* YOUR TASK
Of the records that follow, copy only the lines from the line containing "none -> red brick F7 level 2" to the line containing "tan slope H4:H5", both included, exactly as written.

* GIVEN INFORMATION

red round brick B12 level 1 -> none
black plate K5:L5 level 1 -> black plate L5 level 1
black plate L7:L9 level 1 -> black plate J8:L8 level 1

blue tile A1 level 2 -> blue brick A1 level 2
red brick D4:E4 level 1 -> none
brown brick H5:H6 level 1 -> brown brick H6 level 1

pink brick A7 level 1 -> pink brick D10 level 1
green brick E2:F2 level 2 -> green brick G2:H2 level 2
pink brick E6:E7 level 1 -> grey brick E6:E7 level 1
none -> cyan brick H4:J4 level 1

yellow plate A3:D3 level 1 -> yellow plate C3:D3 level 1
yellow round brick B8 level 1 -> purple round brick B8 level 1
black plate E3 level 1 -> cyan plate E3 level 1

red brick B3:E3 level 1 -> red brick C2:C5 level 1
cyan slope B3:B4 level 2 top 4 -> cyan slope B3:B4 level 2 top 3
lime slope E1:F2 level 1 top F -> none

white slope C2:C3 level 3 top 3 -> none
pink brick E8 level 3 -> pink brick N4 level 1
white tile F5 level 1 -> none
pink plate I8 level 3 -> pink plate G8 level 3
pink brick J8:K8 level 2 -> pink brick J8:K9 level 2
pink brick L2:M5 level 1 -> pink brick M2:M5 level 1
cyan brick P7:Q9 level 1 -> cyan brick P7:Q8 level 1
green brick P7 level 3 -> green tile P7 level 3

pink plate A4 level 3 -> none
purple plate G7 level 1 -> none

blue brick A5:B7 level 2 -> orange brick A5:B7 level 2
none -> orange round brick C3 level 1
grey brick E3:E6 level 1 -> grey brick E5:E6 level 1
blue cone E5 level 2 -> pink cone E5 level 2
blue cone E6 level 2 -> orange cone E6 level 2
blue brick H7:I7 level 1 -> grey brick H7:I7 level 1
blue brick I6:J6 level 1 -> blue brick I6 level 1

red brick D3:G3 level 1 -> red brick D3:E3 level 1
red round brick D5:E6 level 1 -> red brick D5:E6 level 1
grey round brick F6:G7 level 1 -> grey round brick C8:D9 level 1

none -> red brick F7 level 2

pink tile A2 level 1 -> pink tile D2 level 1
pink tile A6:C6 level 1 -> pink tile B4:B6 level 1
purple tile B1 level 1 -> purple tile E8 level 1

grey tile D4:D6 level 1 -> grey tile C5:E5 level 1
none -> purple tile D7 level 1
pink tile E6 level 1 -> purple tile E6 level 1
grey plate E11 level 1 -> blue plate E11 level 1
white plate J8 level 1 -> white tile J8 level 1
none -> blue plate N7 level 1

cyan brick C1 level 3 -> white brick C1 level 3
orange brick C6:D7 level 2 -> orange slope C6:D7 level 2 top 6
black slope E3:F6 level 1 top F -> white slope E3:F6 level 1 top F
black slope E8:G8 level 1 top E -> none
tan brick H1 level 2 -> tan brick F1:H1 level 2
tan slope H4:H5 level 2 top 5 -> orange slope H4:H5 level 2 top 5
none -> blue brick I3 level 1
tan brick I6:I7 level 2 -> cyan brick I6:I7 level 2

* TASK RESULT
none -> red brick F7 level 2

pink tile A2 level 1 -> pink tile D2 level 1
pink tile A6:C6 level 1 -> pink tile B4:B6 level 1
purple tile B1 level 1 -> purple tile E8 level 1

grey tile D4:D6 level 1 -> grey tile C5:E5 level 1
none -> purple tile D7 level 1
pink tile E6 level 1 -> purple tile E6 level 1
grey plate E11 level 1 -> blue plate E11 level 1
white plate J8 level 1 -> white tile J8 level 1
none -> blue plate N7 level 1

cyan brick C1 level 3 -> white brick C1 level 3
orange brick C6:D7 level 2 -> orange slope C6:D7 level 2 top 6
black slope E3:F6 level 1 top F -> white slope E3:F6 level 1 top F
black slope E8:G8 level 1 top E -> none
tan brick H1 level 2 -> tan brick F1:H1 level 2
tan slope H4:H5 level 2 top 5 -> orange slope H4:H5 level 2 top 5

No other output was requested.